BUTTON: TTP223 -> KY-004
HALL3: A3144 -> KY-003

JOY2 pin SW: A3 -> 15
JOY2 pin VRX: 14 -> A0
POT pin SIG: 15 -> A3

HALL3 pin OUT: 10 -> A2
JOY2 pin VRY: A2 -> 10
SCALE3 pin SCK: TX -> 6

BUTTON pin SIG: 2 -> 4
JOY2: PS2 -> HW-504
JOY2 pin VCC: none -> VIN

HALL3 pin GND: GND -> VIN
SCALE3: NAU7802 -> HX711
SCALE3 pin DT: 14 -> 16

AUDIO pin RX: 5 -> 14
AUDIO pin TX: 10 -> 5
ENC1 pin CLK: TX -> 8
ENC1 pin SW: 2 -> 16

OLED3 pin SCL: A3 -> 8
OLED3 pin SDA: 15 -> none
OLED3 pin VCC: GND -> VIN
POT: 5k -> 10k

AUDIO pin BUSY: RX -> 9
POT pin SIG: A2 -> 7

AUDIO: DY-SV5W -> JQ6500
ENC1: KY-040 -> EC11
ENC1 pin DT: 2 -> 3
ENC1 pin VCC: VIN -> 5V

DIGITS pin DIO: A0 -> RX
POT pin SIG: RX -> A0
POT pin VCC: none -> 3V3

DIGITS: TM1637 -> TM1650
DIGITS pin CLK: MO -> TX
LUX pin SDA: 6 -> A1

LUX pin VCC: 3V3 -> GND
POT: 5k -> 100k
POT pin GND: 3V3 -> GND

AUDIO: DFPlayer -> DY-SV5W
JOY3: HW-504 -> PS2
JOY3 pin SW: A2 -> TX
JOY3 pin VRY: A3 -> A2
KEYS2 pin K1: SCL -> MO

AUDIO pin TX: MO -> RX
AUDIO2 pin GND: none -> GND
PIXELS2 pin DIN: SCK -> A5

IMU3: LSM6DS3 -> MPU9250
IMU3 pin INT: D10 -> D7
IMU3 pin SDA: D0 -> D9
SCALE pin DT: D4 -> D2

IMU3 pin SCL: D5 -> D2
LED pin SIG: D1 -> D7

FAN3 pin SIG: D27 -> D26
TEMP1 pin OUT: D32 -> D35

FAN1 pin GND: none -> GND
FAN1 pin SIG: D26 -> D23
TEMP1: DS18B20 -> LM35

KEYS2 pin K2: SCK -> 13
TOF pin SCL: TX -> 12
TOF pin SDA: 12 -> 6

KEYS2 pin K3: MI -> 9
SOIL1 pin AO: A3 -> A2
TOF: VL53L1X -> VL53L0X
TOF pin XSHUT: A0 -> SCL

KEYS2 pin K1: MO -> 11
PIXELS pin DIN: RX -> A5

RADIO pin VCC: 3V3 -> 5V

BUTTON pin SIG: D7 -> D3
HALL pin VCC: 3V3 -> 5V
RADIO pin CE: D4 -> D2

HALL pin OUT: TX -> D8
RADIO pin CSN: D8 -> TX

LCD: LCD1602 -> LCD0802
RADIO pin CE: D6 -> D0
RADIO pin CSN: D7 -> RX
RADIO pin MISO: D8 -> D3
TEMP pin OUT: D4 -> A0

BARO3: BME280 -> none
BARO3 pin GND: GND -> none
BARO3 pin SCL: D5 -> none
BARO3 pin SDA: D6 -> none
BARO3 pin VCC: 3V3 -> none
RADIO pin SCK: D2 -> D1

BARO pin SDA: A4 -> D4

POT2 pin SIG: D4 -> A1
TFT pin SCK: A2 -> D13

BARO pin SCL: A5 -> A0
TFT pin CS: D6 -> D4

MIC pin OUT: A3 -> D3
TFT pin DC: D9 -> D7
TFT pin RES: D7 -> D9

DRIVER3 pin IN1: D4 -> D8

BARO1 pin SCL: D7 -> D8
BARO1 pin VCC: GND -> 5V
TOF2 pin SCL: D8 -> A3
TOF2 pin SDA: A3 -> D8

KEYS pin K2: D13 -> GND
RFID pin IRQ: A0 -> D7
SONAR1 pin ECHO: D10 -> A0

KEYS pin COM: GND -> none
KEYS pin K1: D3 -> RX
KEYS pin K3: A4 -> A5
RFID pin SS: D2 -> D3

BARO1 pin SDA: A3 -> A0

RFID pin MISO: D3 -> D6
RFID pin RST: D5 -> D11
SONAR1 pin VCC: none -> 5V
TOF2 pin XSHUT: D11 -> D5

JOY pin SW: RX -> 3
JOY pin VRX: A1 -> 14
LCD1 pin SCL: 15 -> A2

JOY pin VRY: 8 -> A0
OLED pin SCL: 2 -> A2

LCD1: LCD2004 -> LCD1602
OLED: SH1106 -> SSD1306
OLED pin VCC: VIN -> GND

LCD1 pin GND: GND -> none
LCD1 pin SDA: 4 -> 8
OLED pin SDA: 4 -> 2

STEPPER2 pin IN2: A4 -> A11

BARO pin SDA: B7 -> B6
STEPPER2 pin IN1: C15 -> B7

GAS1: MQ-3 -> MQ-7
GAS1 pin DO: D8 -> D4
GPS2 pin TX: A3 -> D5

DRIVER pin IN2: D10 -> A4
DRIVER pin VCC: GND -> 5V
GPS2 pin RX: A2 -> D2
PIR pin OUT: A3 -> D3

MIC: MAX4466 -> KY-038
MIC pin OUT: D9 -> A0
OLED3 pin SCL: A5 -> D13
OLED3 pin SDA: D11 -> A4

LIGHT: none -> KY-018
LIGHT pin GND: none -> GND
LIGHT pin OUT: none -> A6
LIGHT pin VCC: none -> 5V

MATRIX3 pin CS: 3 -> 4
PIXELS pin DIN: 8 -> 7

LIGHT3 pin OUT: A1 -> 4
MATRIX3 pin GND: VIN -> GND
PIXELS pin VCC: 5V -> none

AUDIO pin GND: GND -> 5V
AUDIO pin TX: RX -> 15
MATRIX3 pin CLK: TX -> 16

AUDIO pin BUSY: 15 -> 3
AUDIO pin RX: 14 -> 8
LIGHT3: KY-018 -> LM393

■ TASK PROMPT
Retype only the lines above between the line with "POT pin SIG: A2 -> 7" and the line with "AUDIO: DFPlayer -> DY-SV5W", counting those two lines as well, and keep every character as it is.

■ TASK RESPONSE
POT pin SIG: A2 -> 7

AUDIO: DY-SV5W -> JQ6500
ENC1: KY-040 -> EC11
ENC1 pin DT: 2 -> 3
ENC1 pin VCC: VIN -> 5V

DIGITS pin DIO: A0 -> RX
POT pin SIG: RX -> A0
POT pin VCC: none -> 3V3

DIGITS: TM1637 -> TM1650
DIGITS pin CLK: MO -> TX
LUX pin SDA: 6 -> A1

LUX pin VCC: 3V3 -> GND
POT: 5k -> 100k
POT pin GND: 3V3 -> GND

AUDIO: DFPlayer -> DY-SV5W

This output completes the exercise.